_DESCRIPTION OF THE TASK:_ Each line of the material must be repeated precisely, with the pictures left out.

Start of MATERIAL TO PROCESS

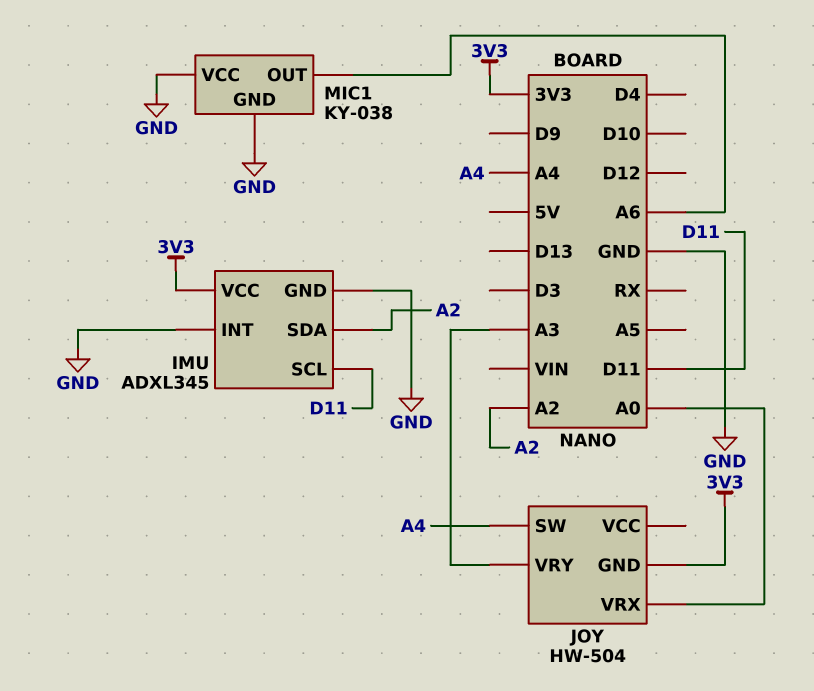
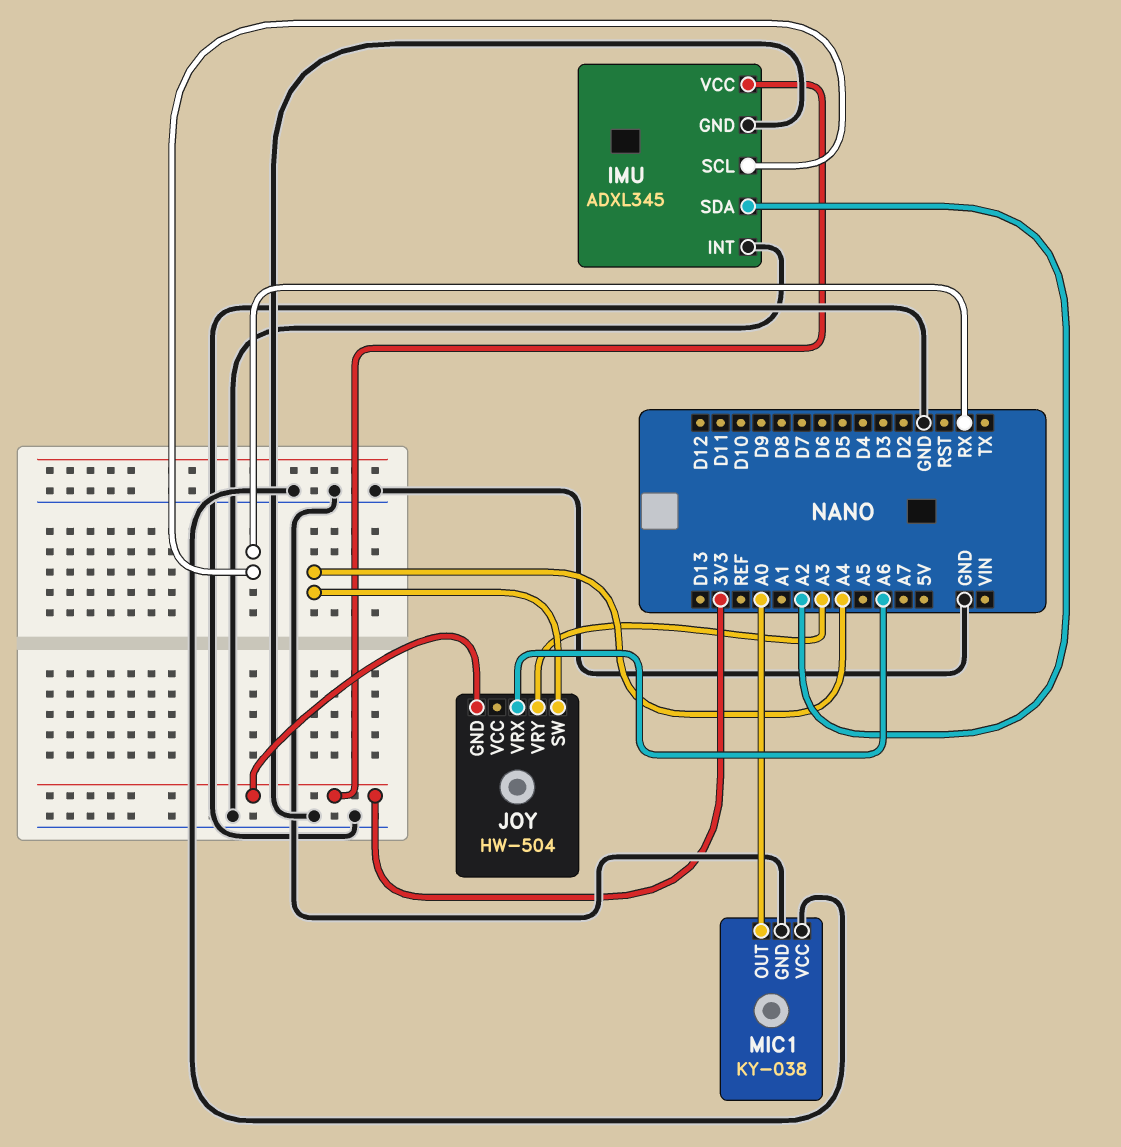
IMU pin SCL: D11 -> RX
JOY pin VRX: A0 -> A6
MIC1 pin OUT: A6 -> A0

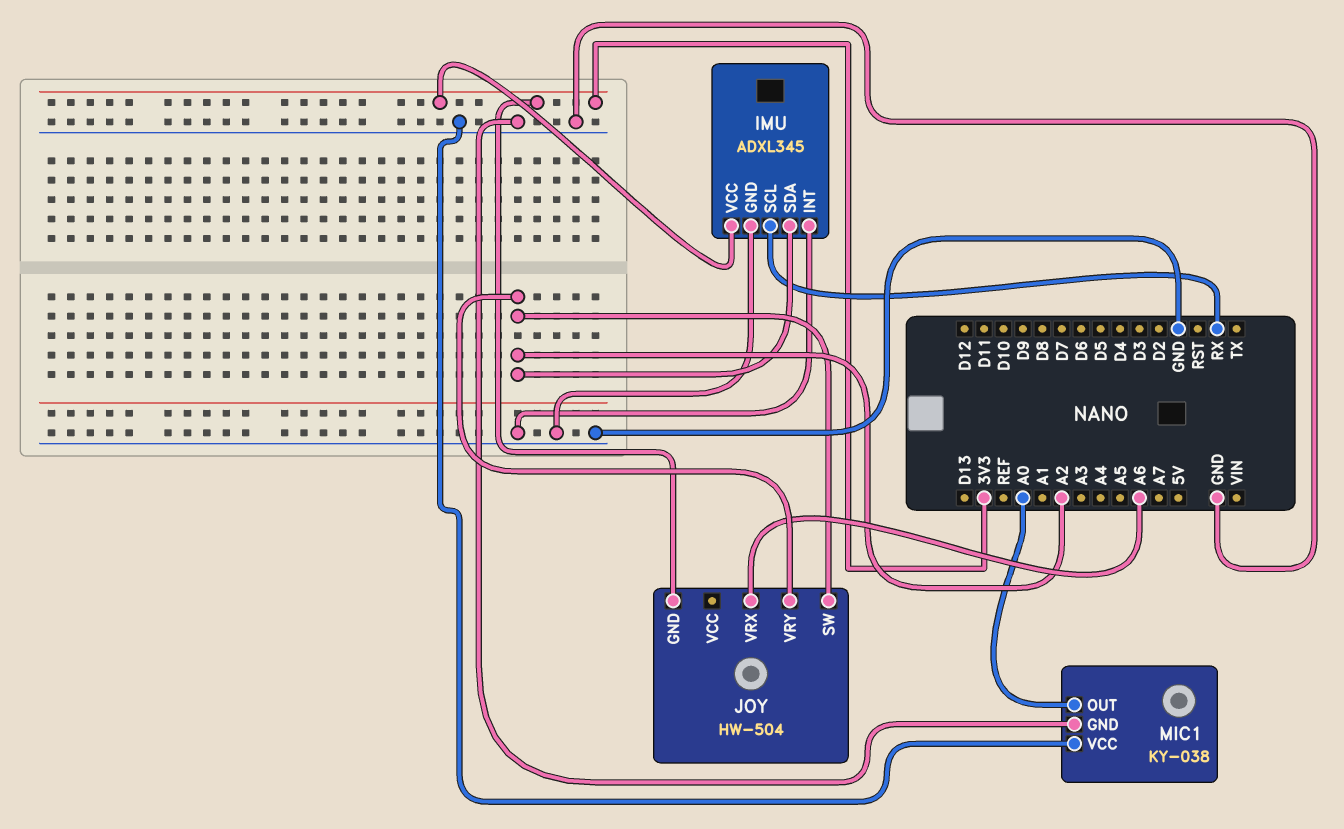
JOY pin SW: A4 -> A2
JOY pin VRY: A3 -> A2

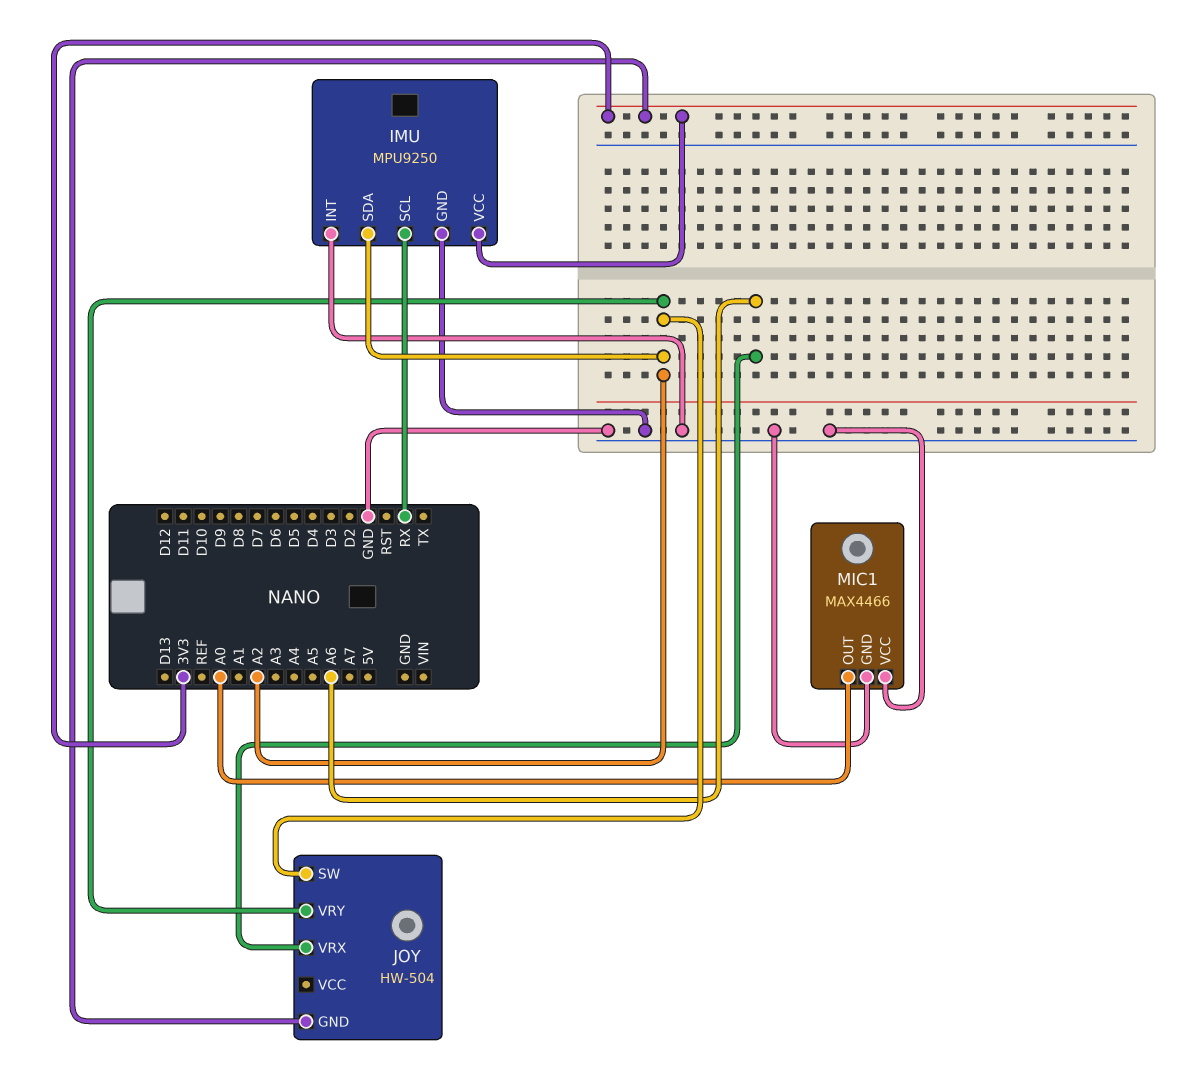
IMU: ADXL345 -> MPU9250
MIC1: KY-038 -> MAX4466

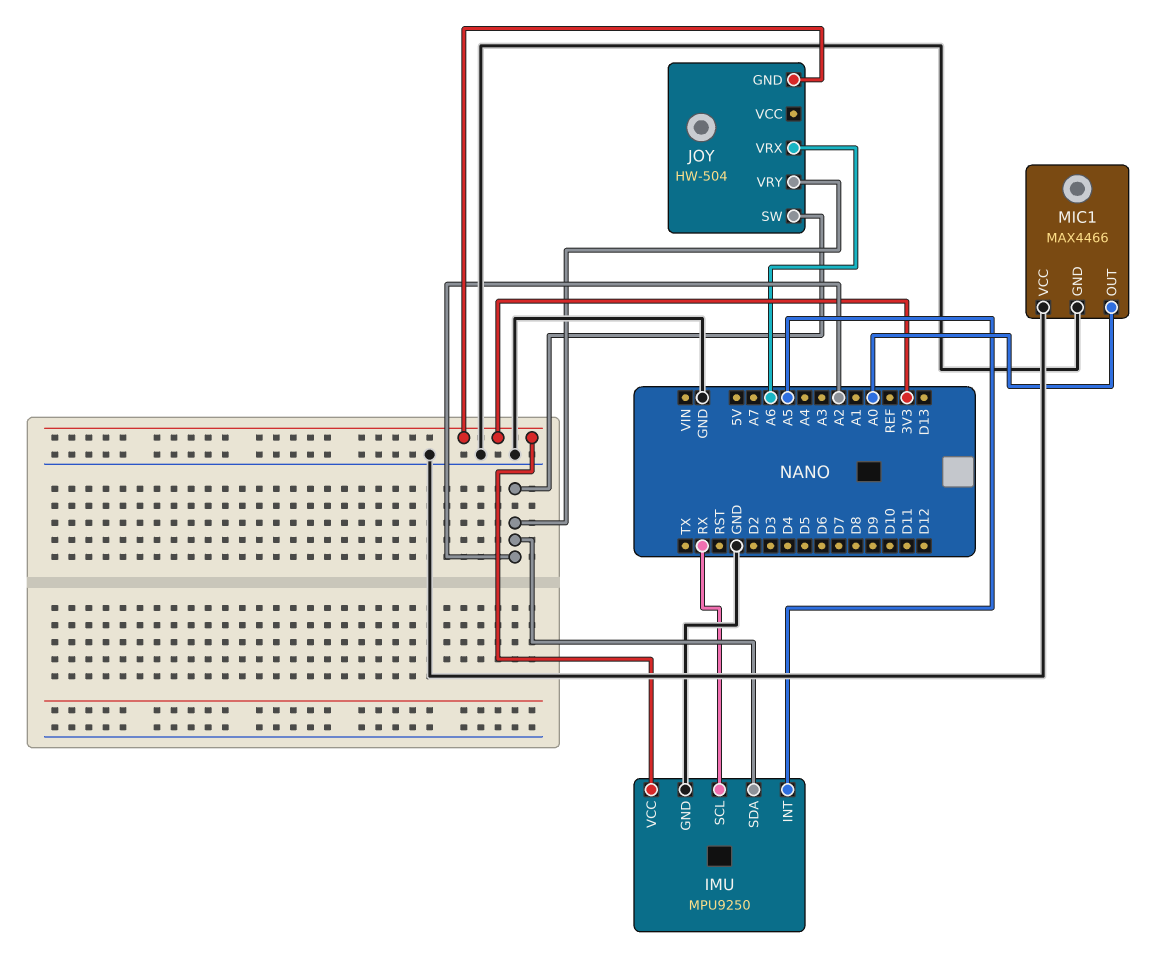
IMU pin INT: GND -> A5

End of MATERIAL TO PROCESS

_TASK SOLUTION:_
IMU pin SCL: D11 -> RX
JOY pin VRX: A0 -> A6
MIC1 pin OUT: A6 -> A0

JOY pin SW: A4 -> A2
JOY pin VRY: A3 -> A2

IMU: ADXL345 -> MPU9250
MIC1: KY-038 -> MAX4466

IMU pin INT: GND -> A5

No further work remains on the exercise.